BEGIN Records provided

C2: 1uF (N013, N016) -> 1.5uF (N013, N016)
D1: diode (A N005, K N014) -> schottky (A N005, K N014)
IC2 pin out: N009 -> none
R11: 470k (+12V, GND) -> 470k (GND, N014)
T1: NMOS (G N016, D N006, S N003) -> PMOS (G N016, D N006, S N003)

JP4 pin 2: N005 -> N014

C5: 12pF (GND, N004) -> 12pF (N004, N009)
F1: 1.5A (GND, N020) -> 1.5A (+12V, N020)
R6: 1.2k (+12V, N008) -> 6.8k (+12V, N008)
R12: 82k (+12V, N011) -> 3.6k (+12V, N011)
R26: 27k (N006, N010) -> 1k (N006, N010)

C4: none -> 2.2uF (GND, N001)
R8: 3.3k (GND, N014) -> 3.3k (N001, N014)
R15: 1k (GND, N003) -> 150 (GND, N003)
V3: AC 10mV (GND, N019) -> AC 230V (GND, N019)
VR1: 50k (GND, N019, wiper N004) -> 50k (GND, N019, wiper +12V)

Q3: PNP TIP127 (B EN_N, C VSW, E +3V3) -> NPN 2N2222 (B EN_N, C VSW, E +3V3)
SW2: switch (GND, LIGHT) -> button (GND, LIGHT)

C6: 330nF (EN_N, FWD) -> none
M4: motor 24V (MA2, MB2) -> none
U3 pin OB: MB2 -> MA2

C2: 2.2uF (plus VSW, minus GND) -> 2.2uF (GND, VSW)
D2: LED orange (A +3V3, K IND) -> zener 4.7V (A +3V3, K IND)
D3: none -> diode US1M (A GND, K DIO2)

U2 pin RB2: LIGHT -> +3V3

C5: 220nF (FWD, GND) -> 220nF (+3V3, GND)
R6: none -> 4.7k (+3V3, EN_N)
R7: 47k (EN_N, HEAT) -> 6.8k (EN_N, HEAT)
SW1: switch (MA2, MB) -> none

END Records provided

An exact copy of every record is required.

Exercise response ::
C2: 1uF (N013, N016) -> 1.5uF (N013, N016)
D1: diode (A N005, K N014) -> schottky (A N005, K N014)
IC2 pin out: N009 -> none
R11: 470k (+12V, GND) -> 470k (GND, N014)
T1: NMOS (G N016, D N006, S N003) -> PMOS (G N016, D N006, S N003)

JP4 pin 2: N005 -> N014

C5: 12pF (GND, N004) -> 12pF (N004, N009)
F1: 1.5A (GND, N020) -> 1.5A (+12V, N020)
R6: 1.2k (+12V, N008) -> 6.8k (+12V, N008)
R12: 82k (+12V, N011) -> 3.6k (+12V, N011)
R26: 27k (N006, N010) -> 1k (N006, N010)

C4: none -> 2.2uF (GND, N001)
R8: 3.3k (GND, N014) -> 3.3k (N001, N014)
R15: 1k (GND, N003) -> 150 (GND, N003)
V3: AC 10mV (GND, N019) -> AC 230V (GND, N019)
VR1: 50k (GND, N019, wiper N004) -> 50k (GND, N019, wiper +12V)

Q3: PNP TIP127 (B EN_N, C VSW, E +3V3) -> NPN 2N2222 (B EN_N, C VSW, E +3V3)
SW2: switch (GND, LIGHT) -> button (GND, LIGHT)

C6: 330nF (EN_N, FWD) -> none
M4: motor 24V (MA2, MB2) -> none
U3 pin OB: MB2 -> MA2

C2: 2.2uF (plus VSW, minus GND) -> 2.2uF (GND, VSW)
D2: LED orange (A +3V3, K IND) -> zener 4.7V (A +3V3, K IND)
D3: none -> diode US1M (A GND, K DIO2)

U2 pin RB2: LIGHT -> +3V3

C5: 220nF (FWD, GND) -> 220nF (+3V3, GND)
R6: none -> 4.7k (+3V3, EN_N)
R7: 47k (EN_N, HEAT) -> 6.8k (EN_N, HEAT)
SW1: switch (MA2, MB) -> none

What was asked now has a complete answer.